**WORK TASK**
Write out each line of the records that has "purple" in it.

**SUPPLIED ENTRIES**
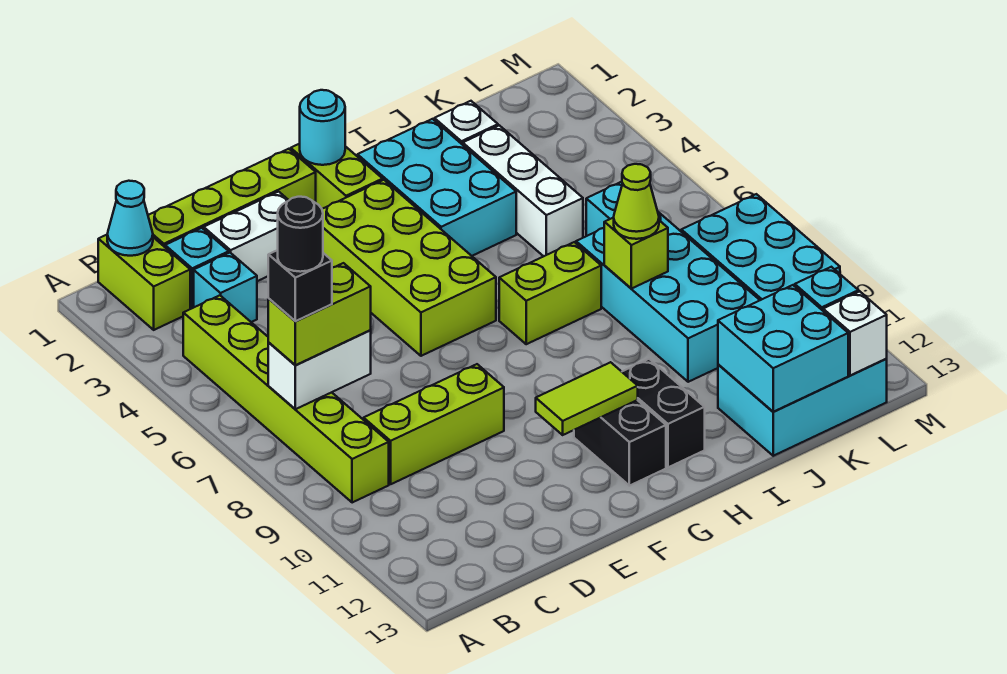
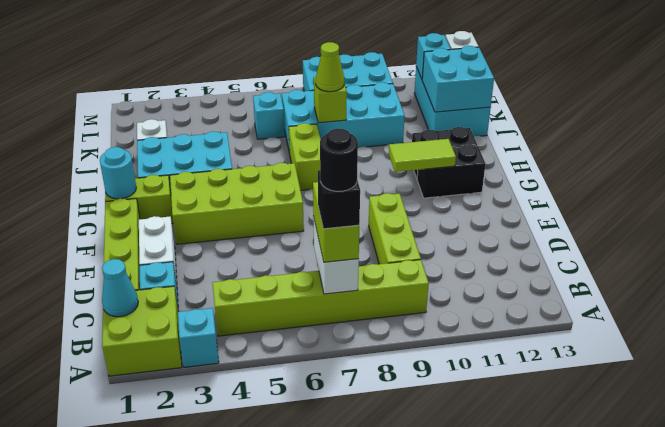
lime brick B1:B2 level 1 -> lime brick A1:B2 level 1
cyan brick C3 level 1 -> cyan brick A3 level 1
lime tile F11:G11 level 2 -> lime tile G10:G11 level 2
white brick J3:J5 level 1 -> none

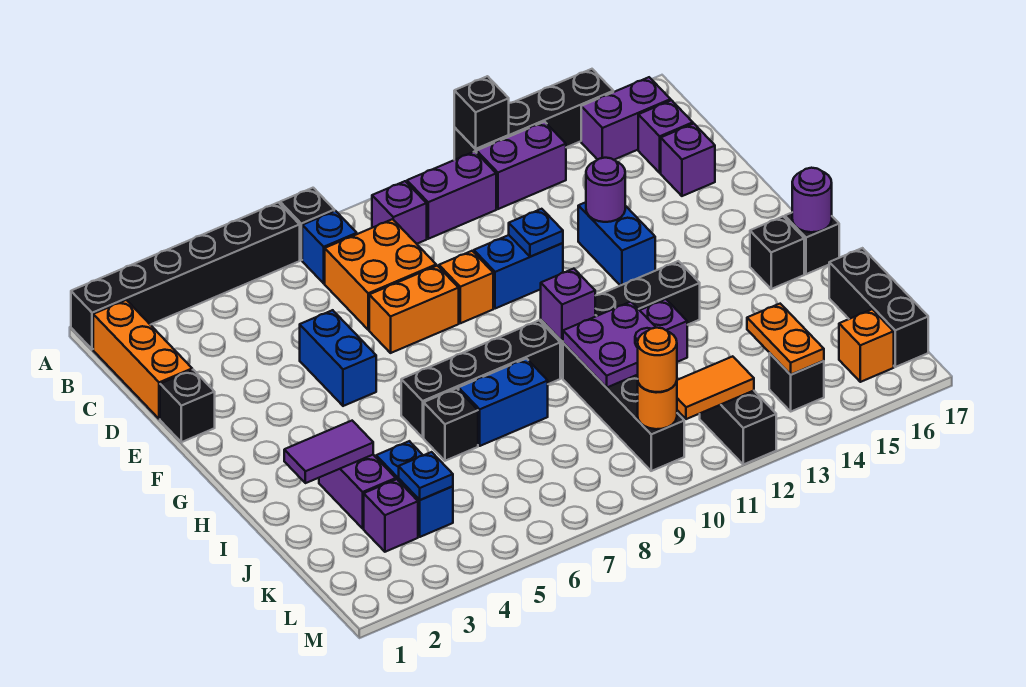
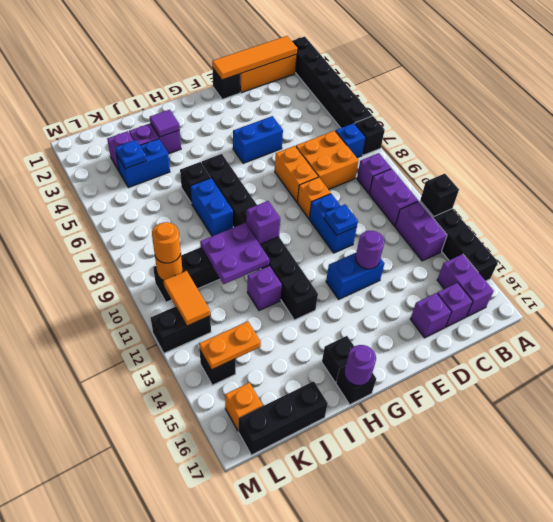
none -> orange tile B1:E1 level 2
purple tile I2:I3 level 2 -> purple tile I3 level 2

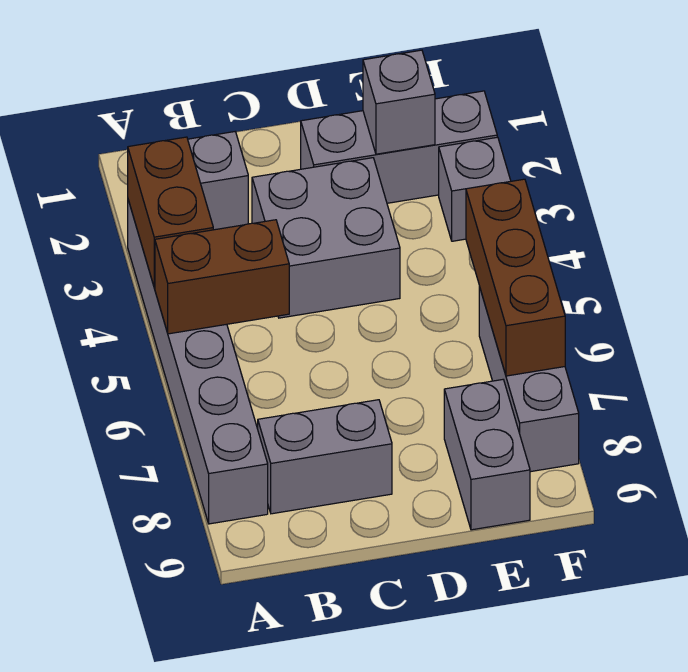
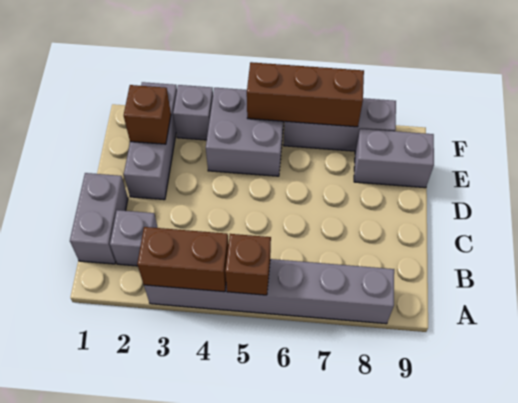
brown brick A5:B5 level 2 -> brown brick A5 level 2
grey brick B8:C8 level 1 -> grey brick B1:C1 level 1
grey brick C3:D4 level 1 -> grey brick E4:F5 level 1
grey brick E2 level 2 -> brown brick E2 level 2

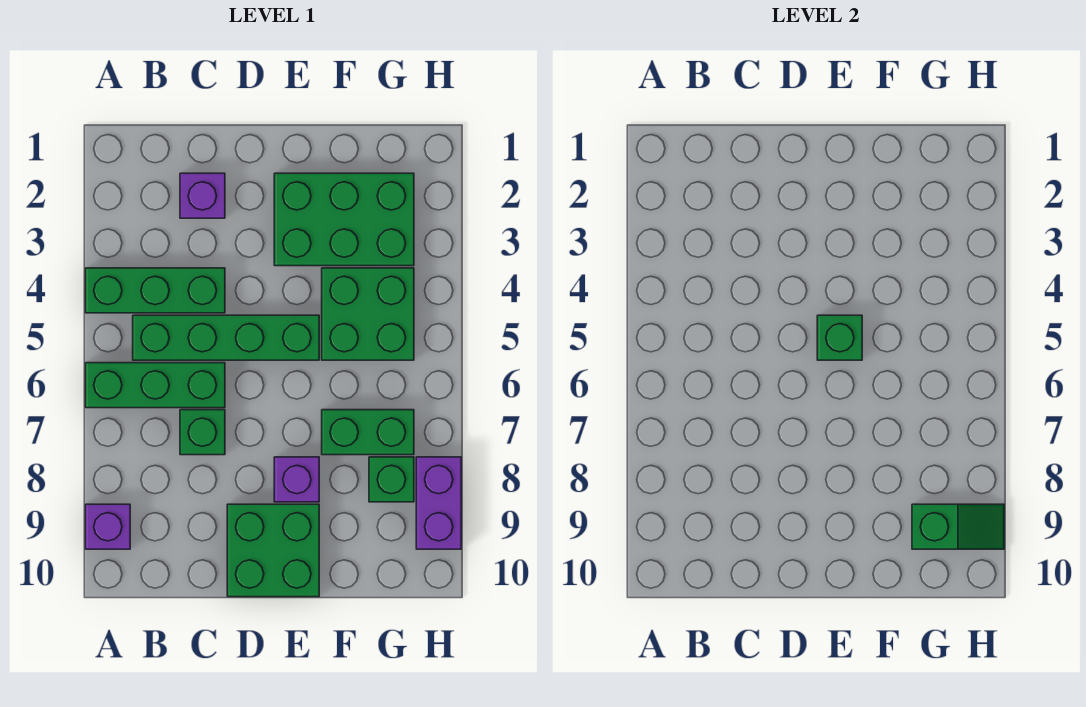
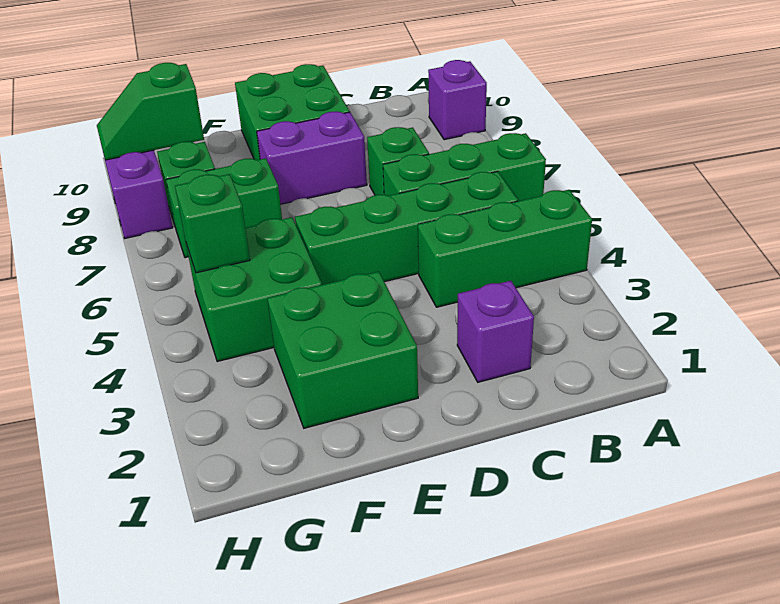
green brick E2:G3 level 1 -> green brick E2:F3 level 1
green brick E5 level 2 -> green brick G5 level 2
purple brick E8 level 1 -> purple brick D8:E8 level 1

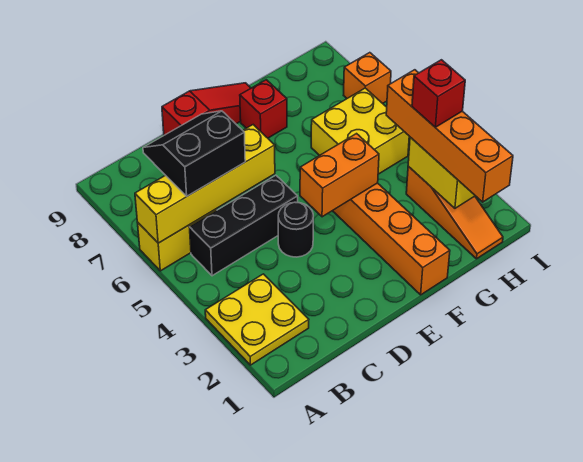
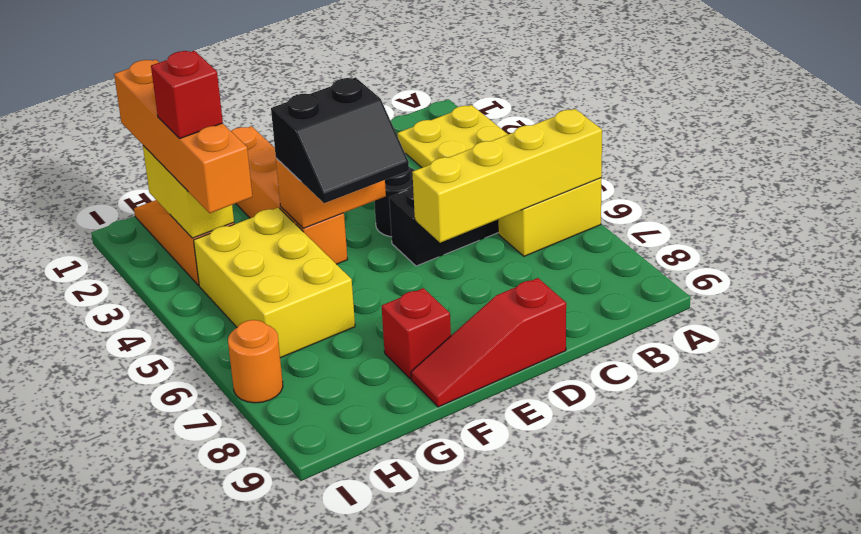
black slope B6:C7 level 3 top 6 -> black slope E4:F5 level 3 top 4
yellow brick G5:H6 level 1 -> yellow brick G4:H6 level 1
orange brick I7 level 1 -> orange round brick I7 level 1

**REPLY TO THE TASK**
purple tile I2:I3 level 2 -> purple tile I3 level 2
purple brick E8 level 1 -> purple brick D8:E8 level 1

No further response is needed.